» Data block:

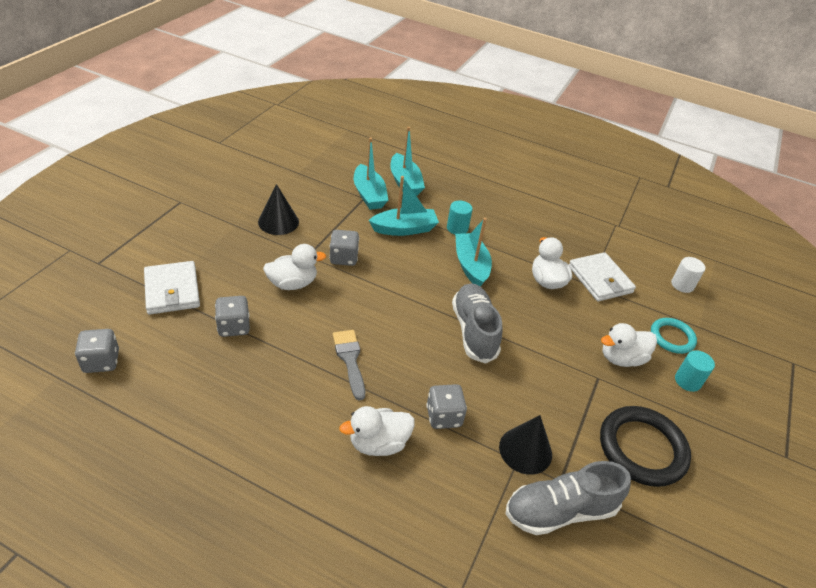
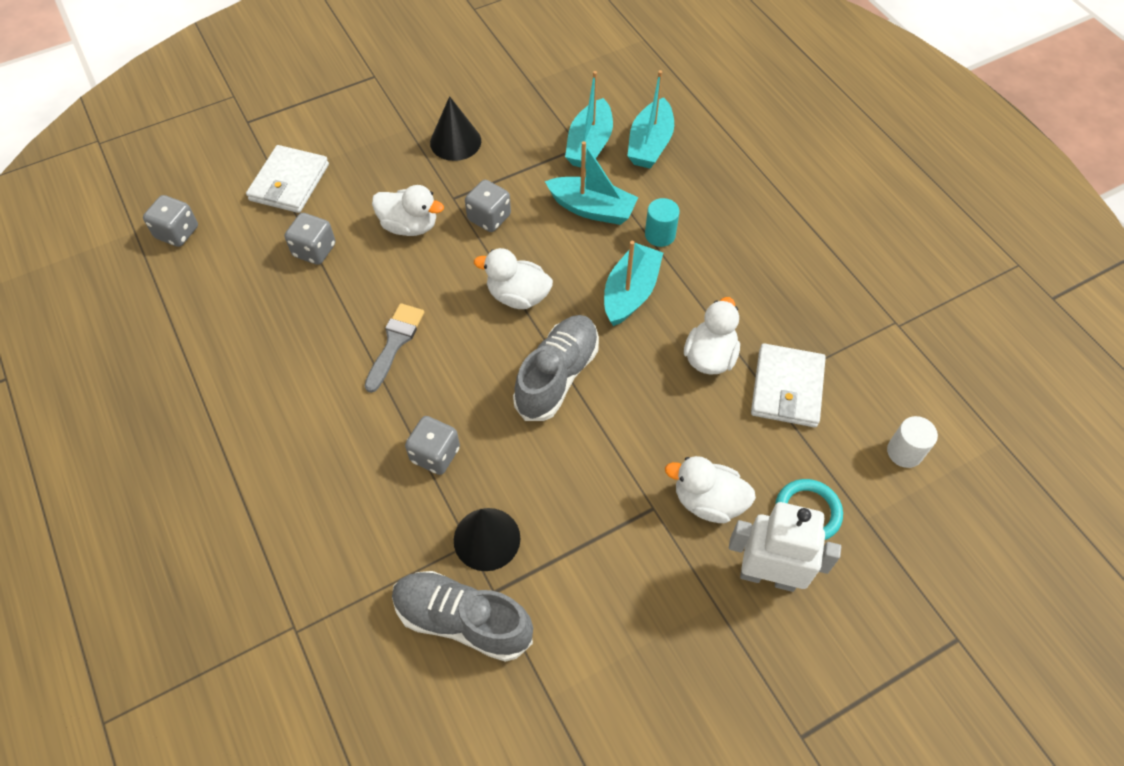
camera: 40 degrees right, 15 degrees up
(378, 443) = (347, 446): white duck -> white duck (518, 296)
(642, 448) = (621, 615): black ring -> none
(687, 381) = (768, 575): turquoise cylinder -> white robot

» Required action:
Number of lines above containing "white": state it and nothing else.

» Response to the exercise:
2